(Exercise instructions) In the material below, the lines containing the word "OLED" are required; copy each of them.

(Records provided)
*** Begin section ***

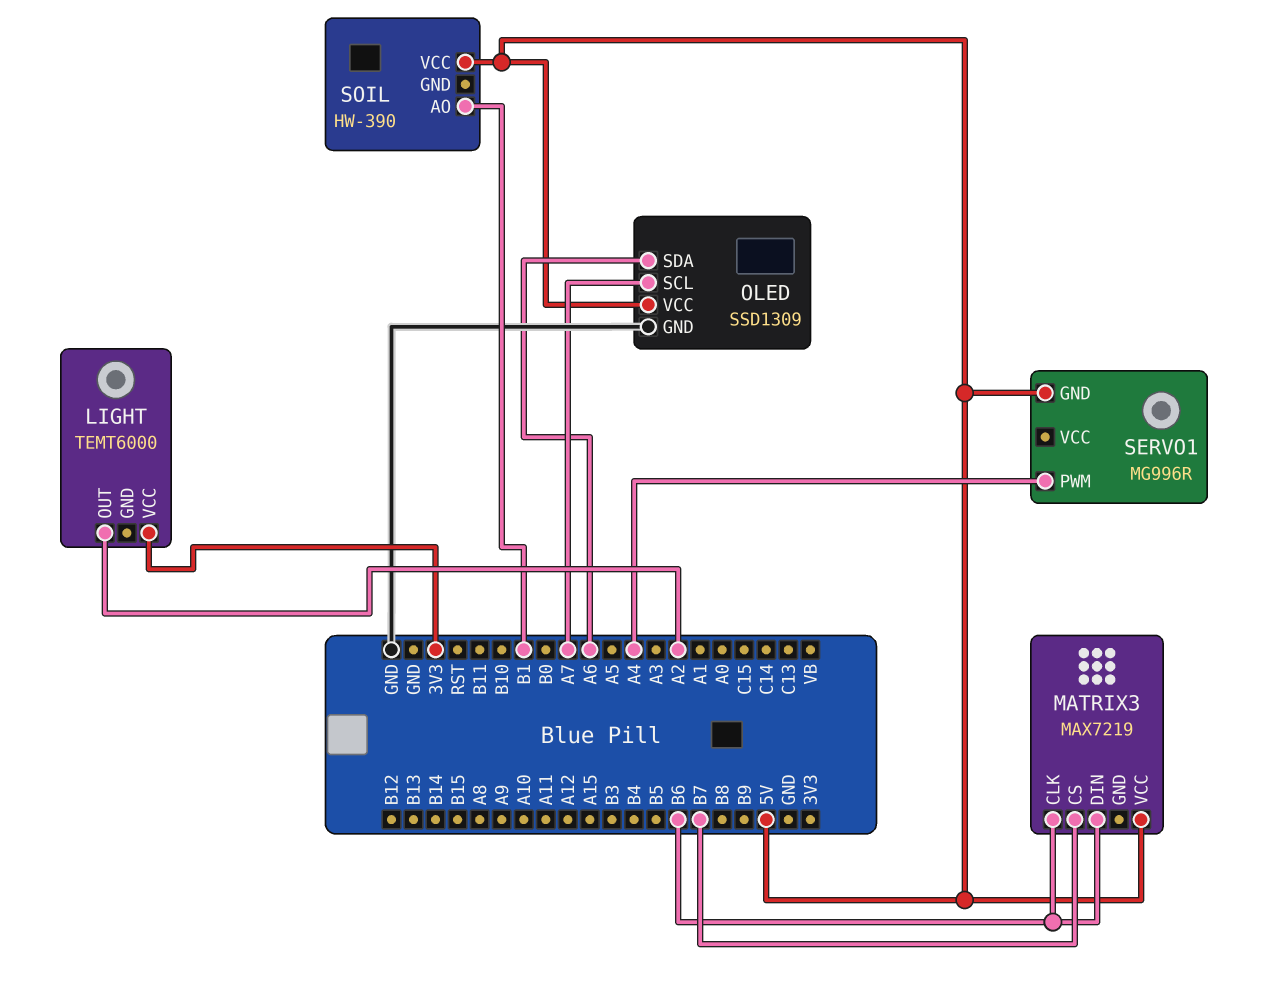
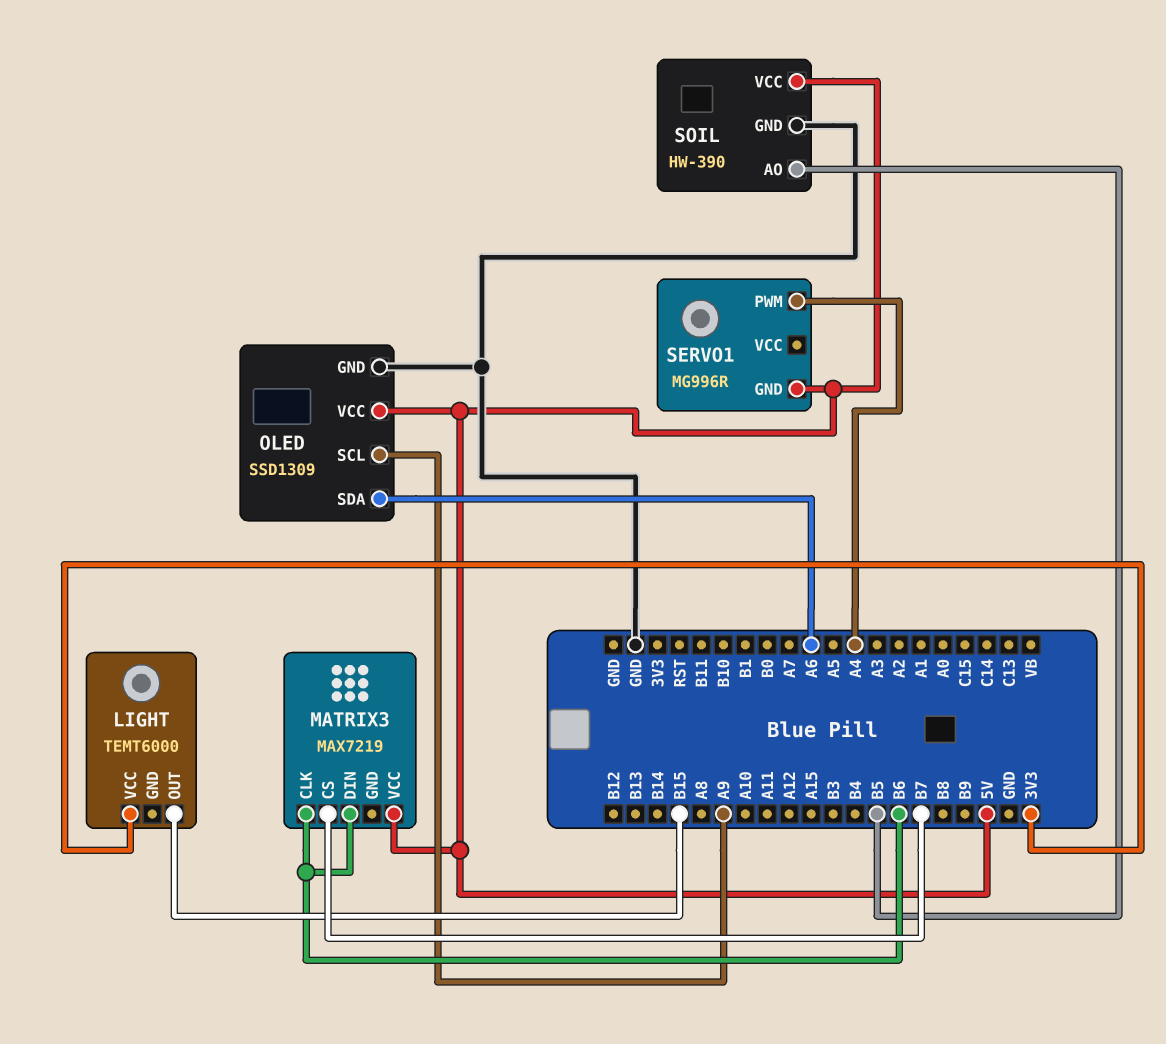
LIGHT pin OUT: A2 -> B15
OLED pin SCL: A7 -> A9
SOIL pin AO: B1 -> B5
SOIL pin GND: none -> GND

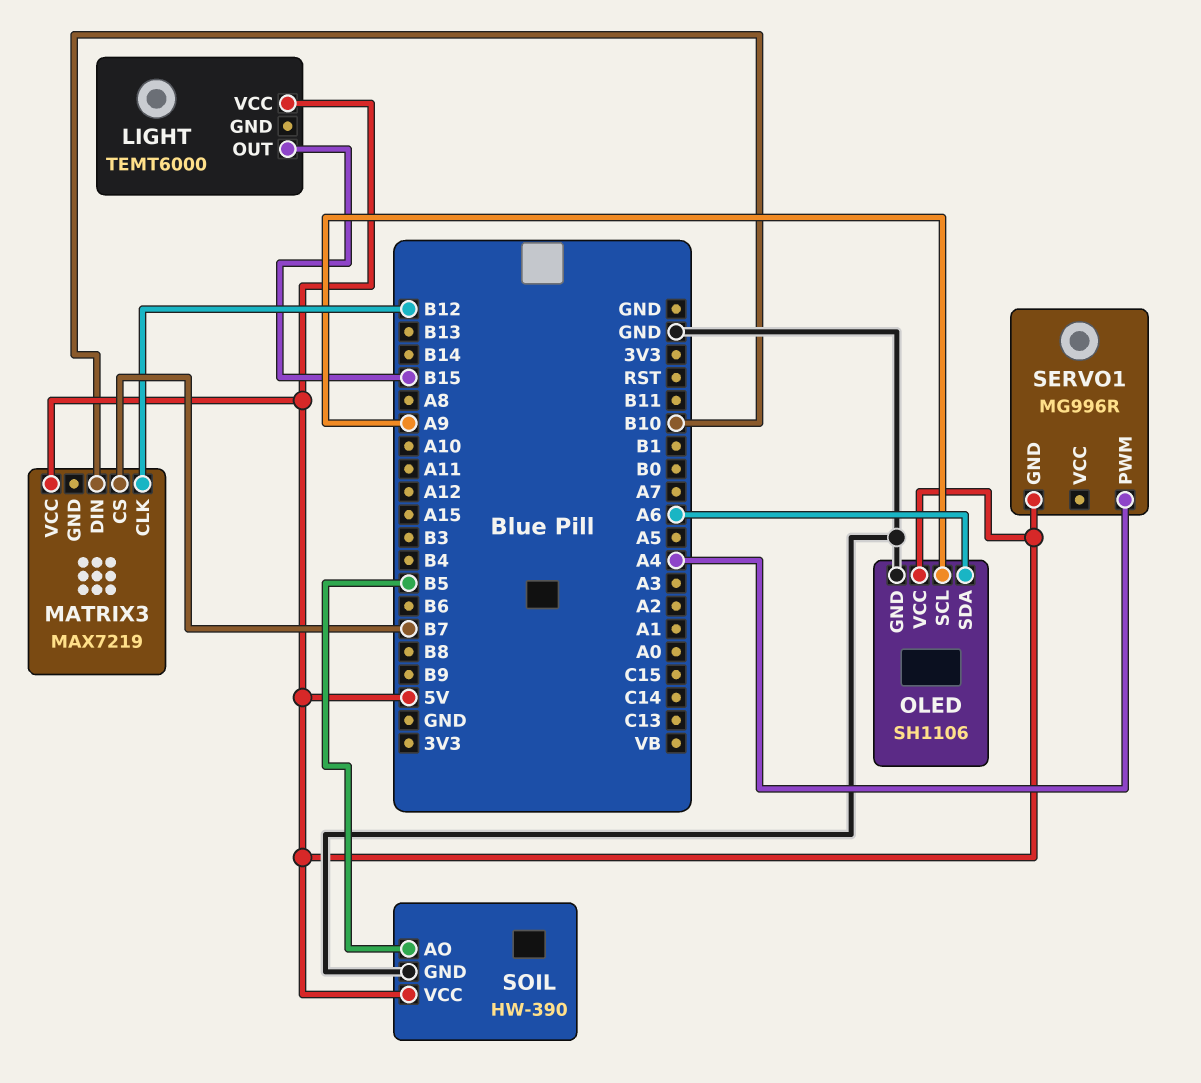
LIGHT pin VCC: 3V3 -> 5V
MATRIX3 pin CLK: B6 -> B12
MATRIX3 pin DIN: B6 -> B10
OLED: SSD1309 -> SH1106

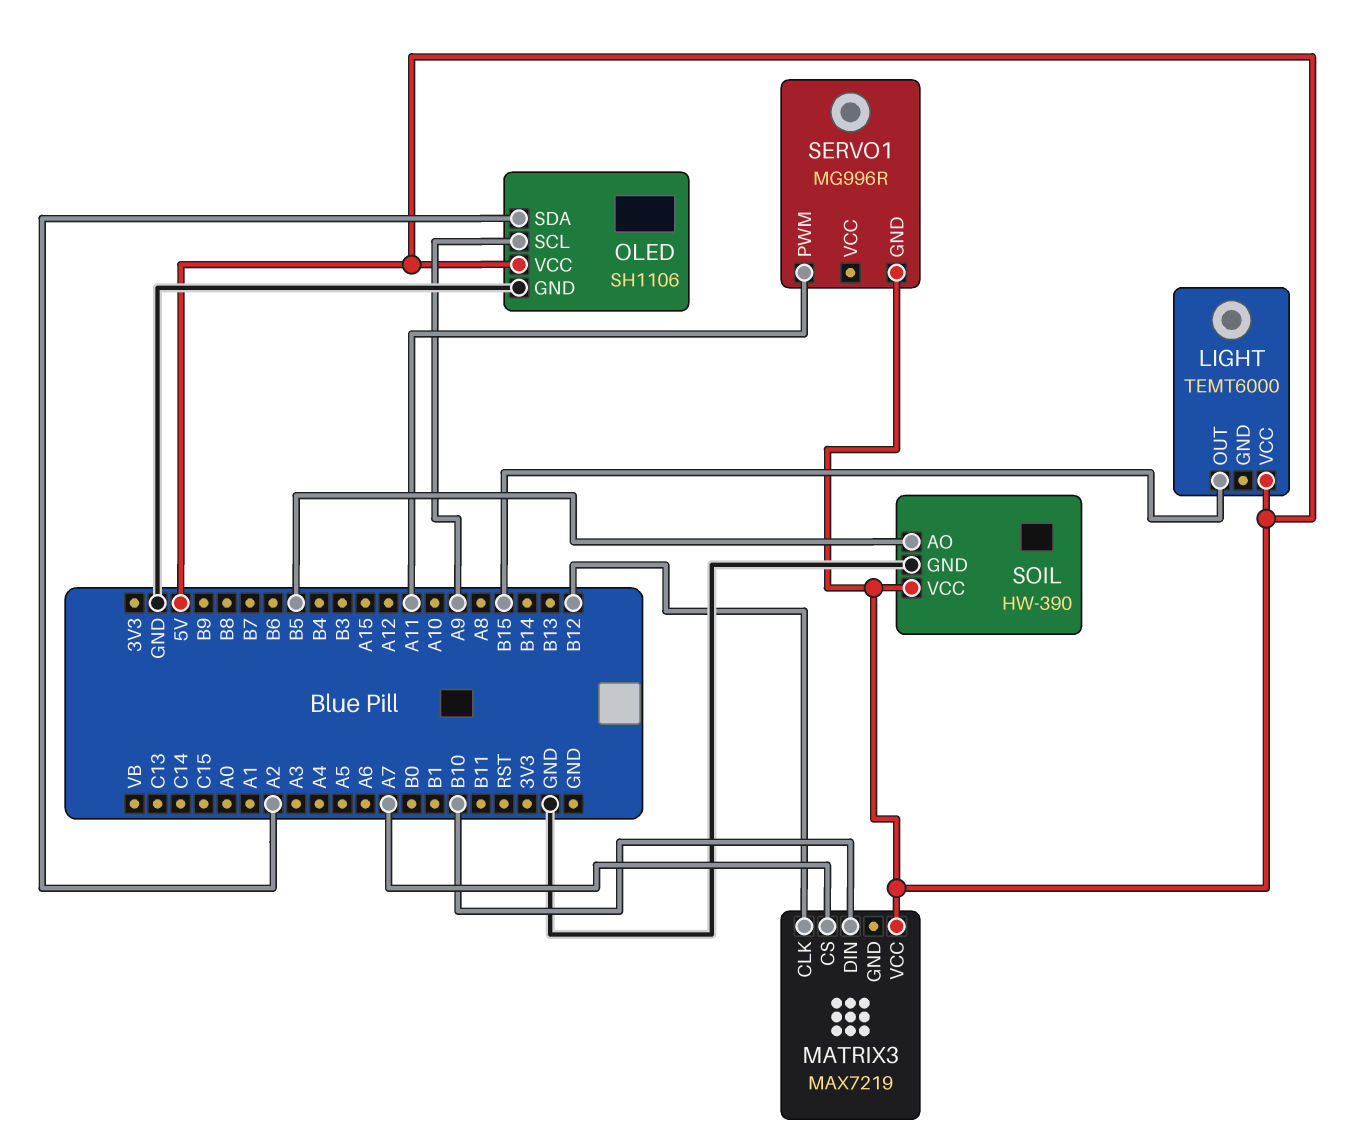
MATRIX3 pin CS: B7 -> A7
OLED pin SDA: A6 -> A2
SERVO1 pin PWM: A4 -> A11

*** End section ***

(Completed task)
OLED pin SCL: A7 -> A9
OLED: SSD1309 -> SH1106
OLED pin SDA: A6 -> A2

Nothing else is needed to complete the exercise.